BEGIN

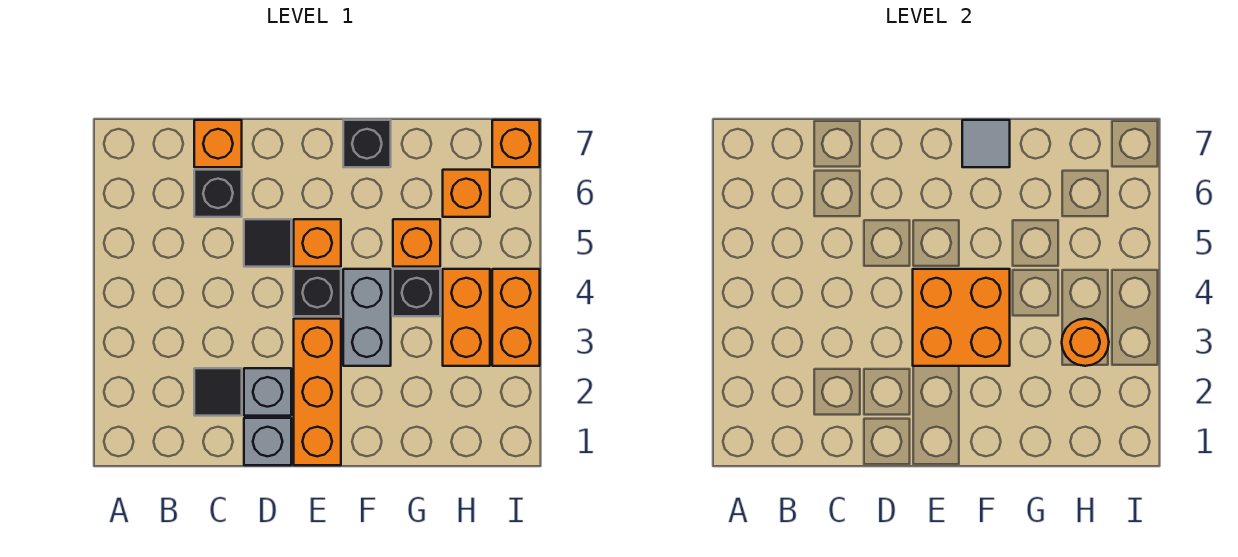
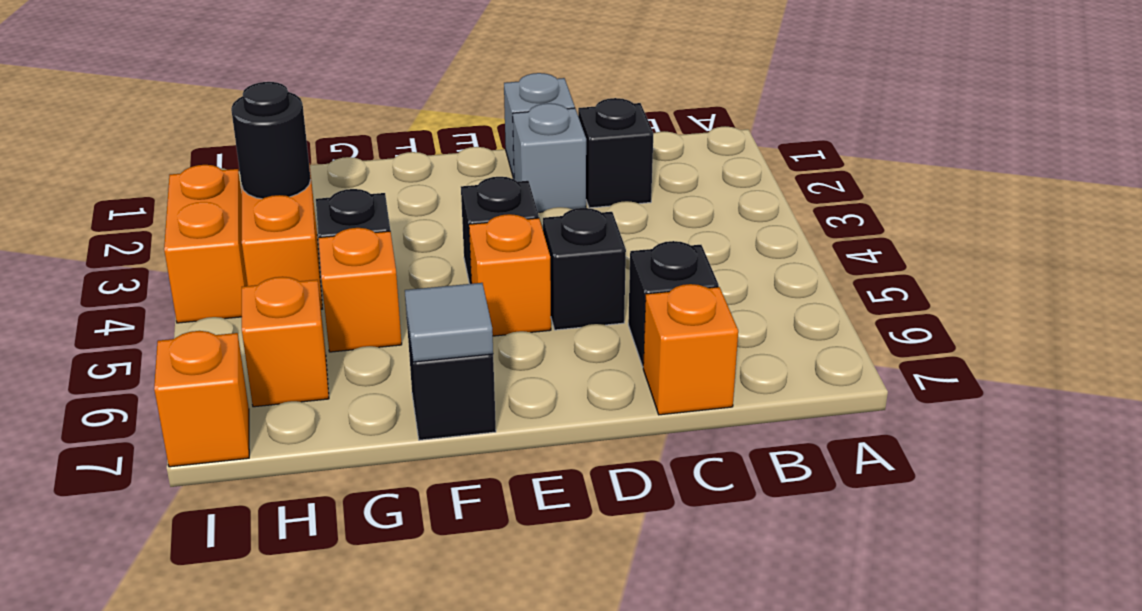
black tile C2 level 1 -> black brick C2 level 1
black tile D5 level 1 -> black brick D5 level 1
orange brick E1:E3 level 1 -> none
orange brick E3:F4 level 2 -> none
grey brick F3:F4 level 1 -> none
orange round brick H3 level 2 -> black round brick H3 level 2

END
BEGIN

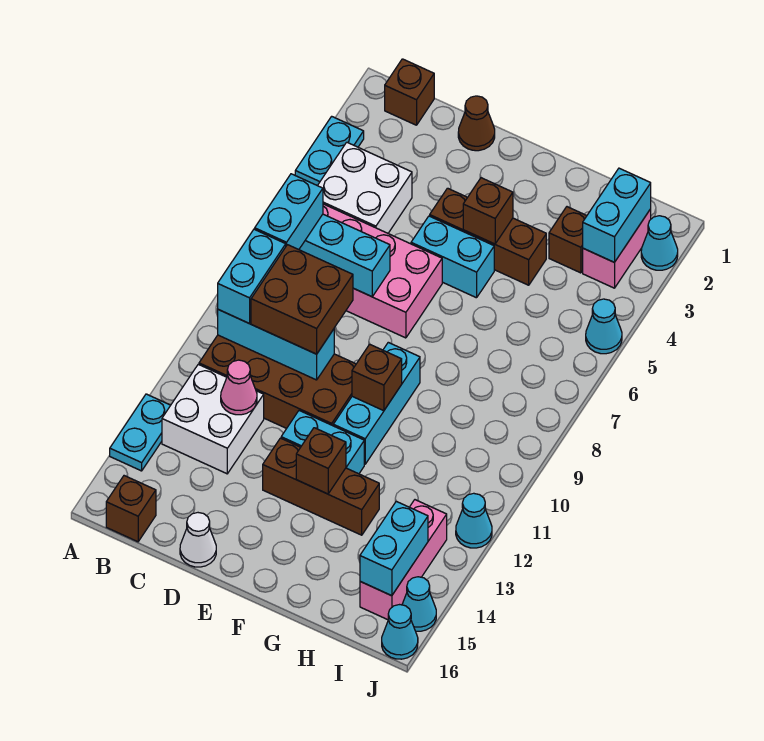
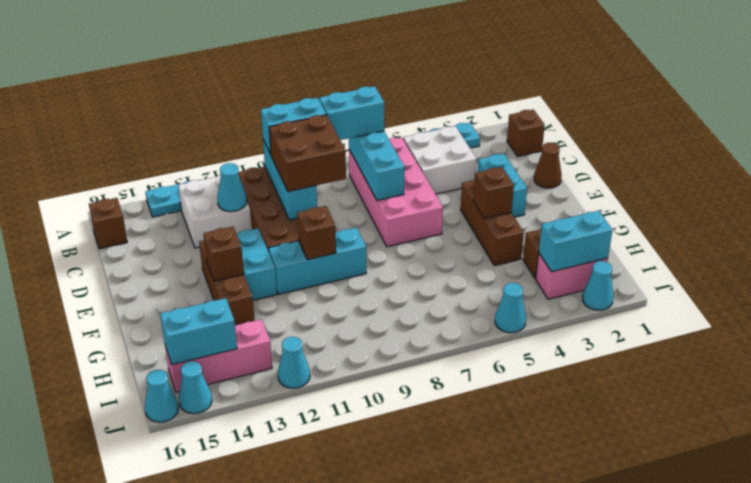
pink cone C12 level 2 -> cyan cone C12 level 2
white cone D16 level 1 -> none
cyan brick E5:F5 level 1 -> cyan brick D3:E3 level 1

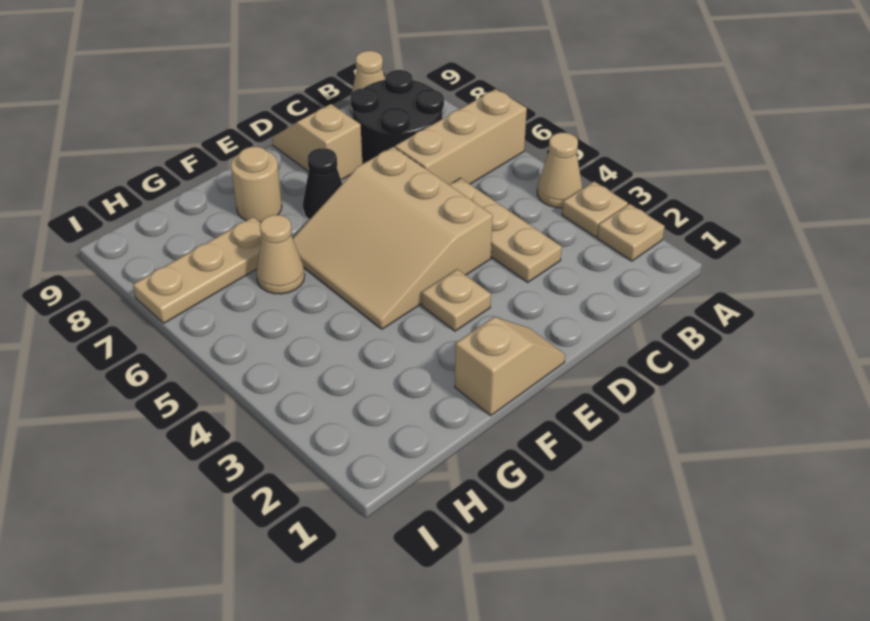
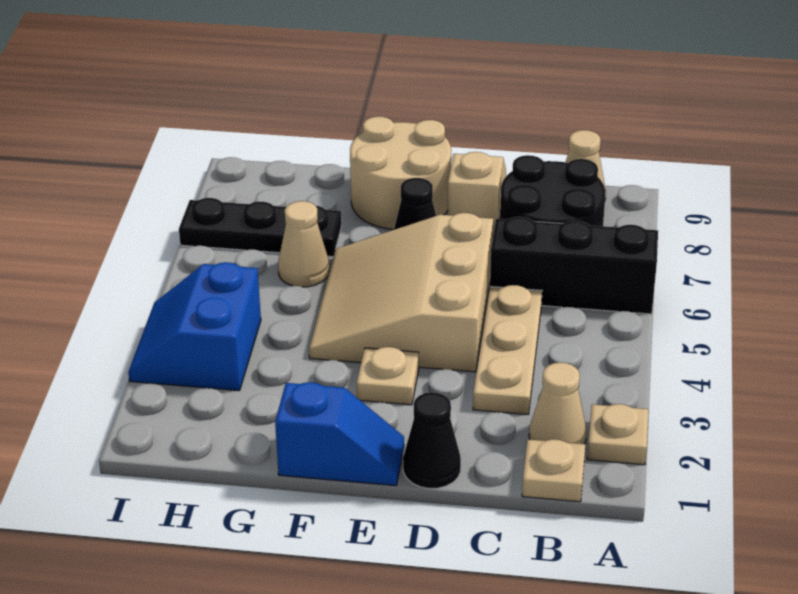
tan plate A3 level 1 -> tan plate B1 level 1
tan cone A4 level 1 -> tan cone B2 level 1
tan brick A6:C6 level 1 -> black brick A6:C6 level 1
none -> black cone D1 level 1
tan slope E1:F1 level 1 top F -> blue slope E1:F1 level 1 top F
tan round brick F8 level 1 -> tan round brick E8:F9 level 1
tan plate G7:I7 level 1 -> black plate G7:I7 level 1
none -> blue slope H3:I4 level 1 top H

END
BEGIN

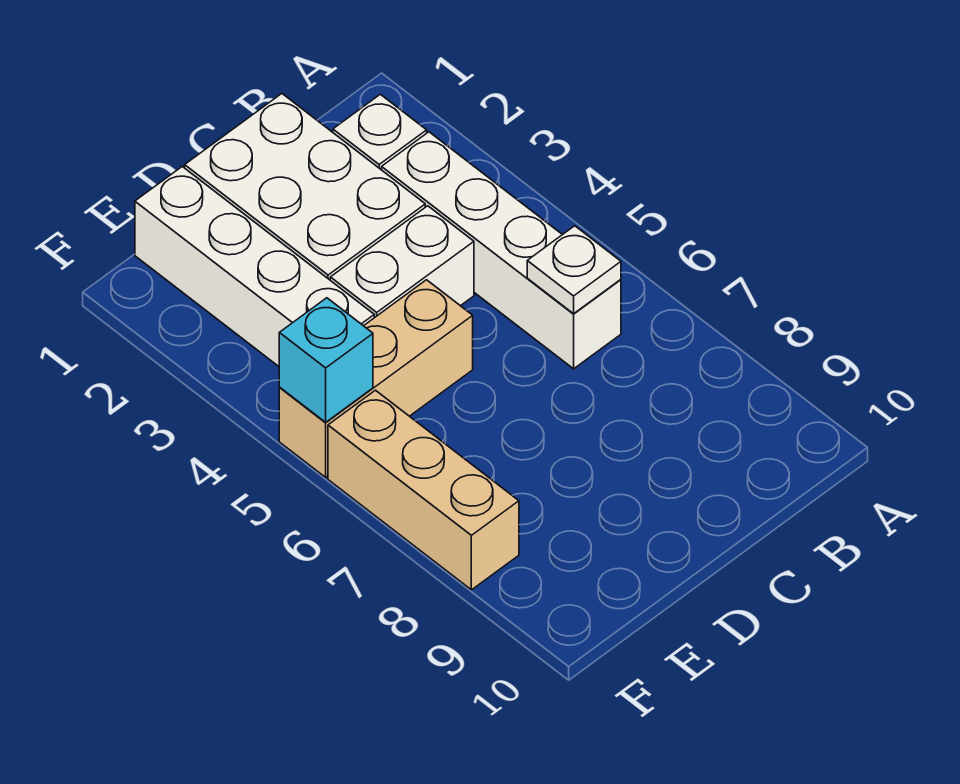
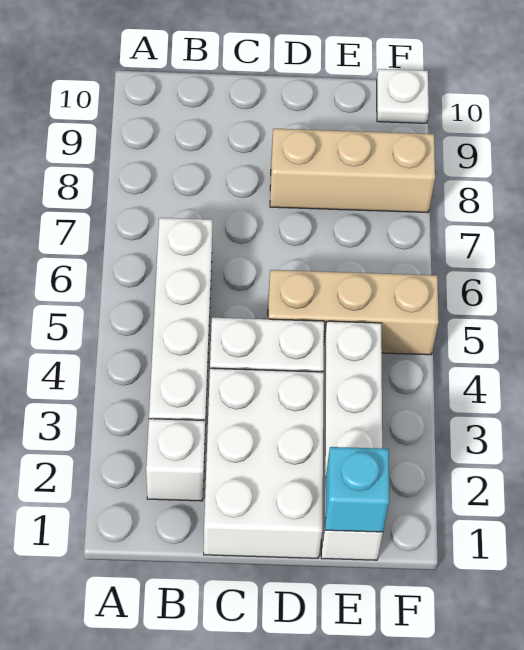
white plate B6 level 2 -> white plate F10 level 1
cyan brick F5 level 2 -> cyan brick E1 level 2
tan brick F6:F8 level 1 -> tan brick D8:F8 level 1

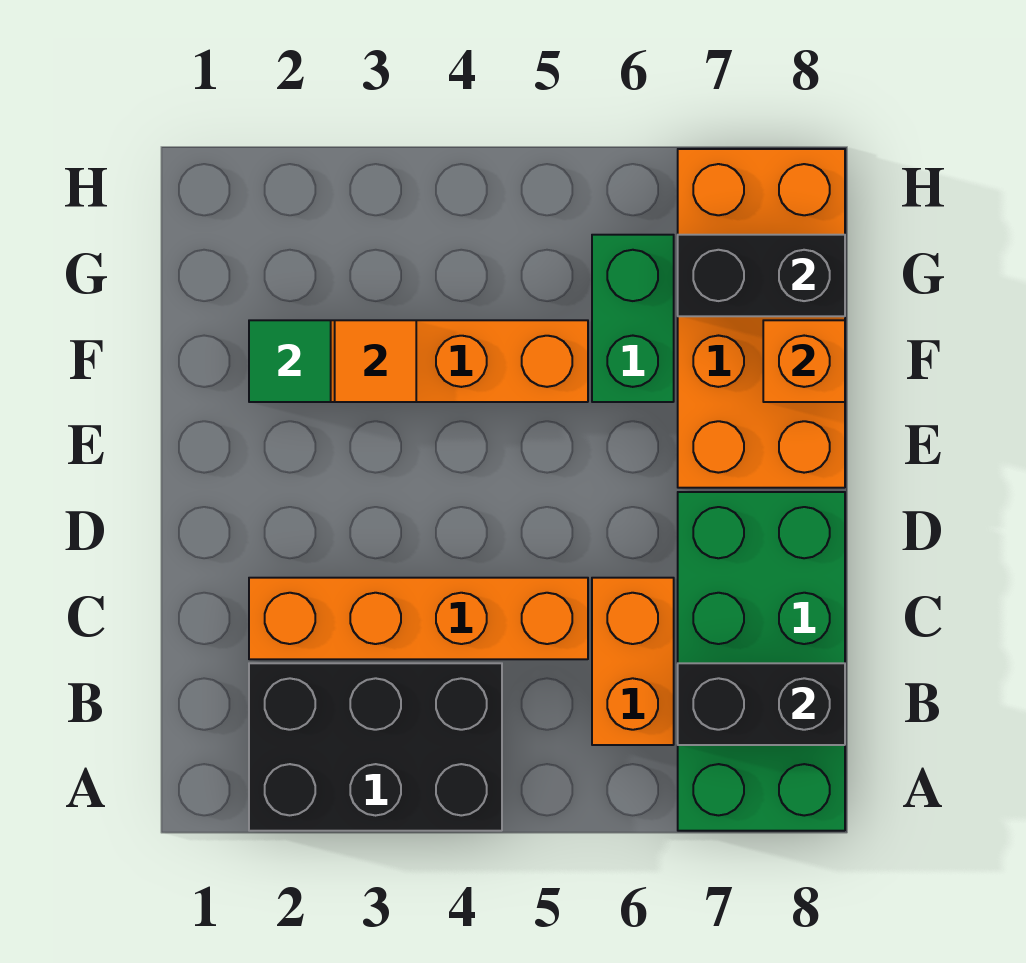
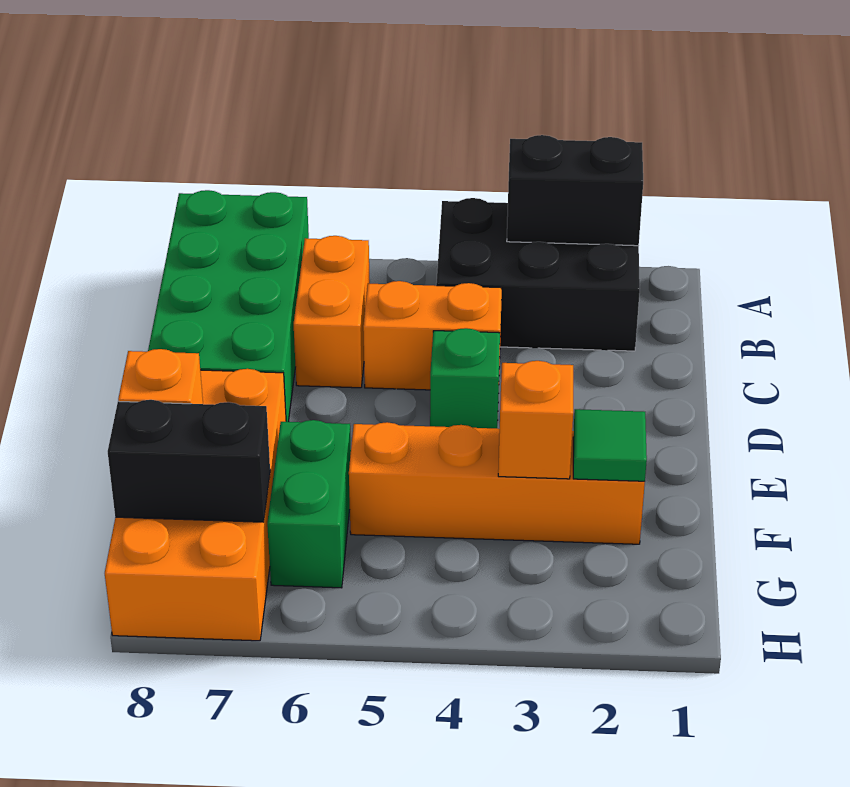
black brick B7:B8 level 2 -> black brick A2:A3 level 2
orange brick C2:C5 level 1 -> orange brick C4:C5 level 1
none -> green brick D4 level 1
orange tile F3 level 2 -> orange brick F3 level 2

END

Task description: Your answer should consist of the lines from the material that contain "white".

Response to the task:
white cone D16 level 1 -> none
white plate B6 level 2 -> white plate F10 level 1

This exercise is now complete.